_Work task_
Extract, from the listing that follows, each line containing the word "none".

_Supplied records_
* * *

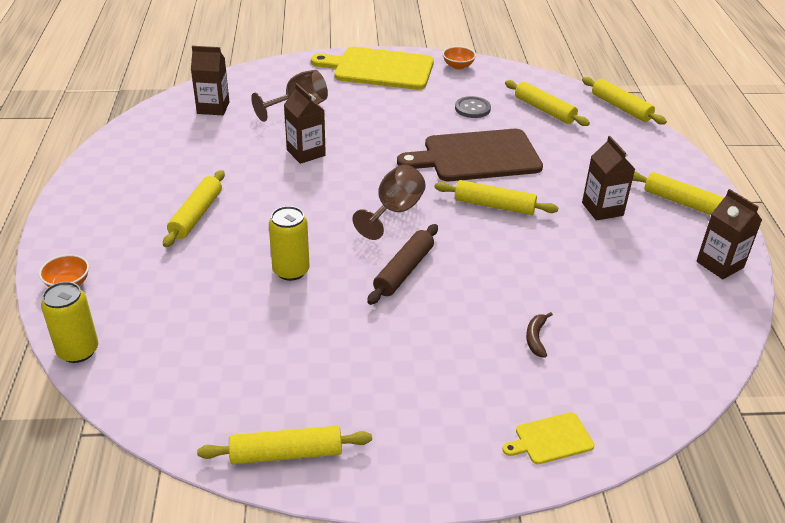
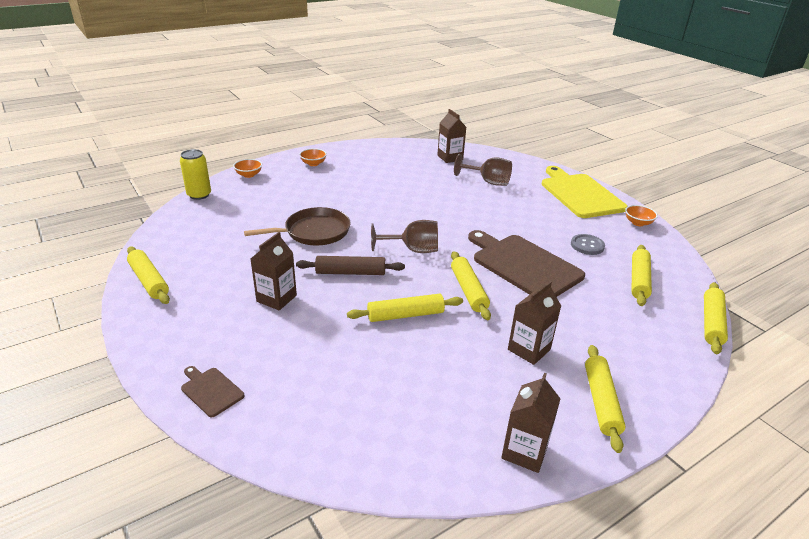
camera: 60 degrees right, 5 degrees down
(103, 214) = (313, 164): none -> orange bowl
(196, 215) = (339, 187): yellow rolling pin -> yellow rolling pin (405, 315)
(291, 271) = (314, 232): yellow can -> brown pan
(306, 153) = (441, 199): brown carton -> brown carton (276, 298)
(536, 338) = (321, 354): brown banana -> none
(551, 439) = (211, 390): yellow cutting board -> brown cutting board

* * *

_Answer section_
(103, 214) = (313, 164): none -> orange bowl
(536, 338) = (321, 354): brown banana -> none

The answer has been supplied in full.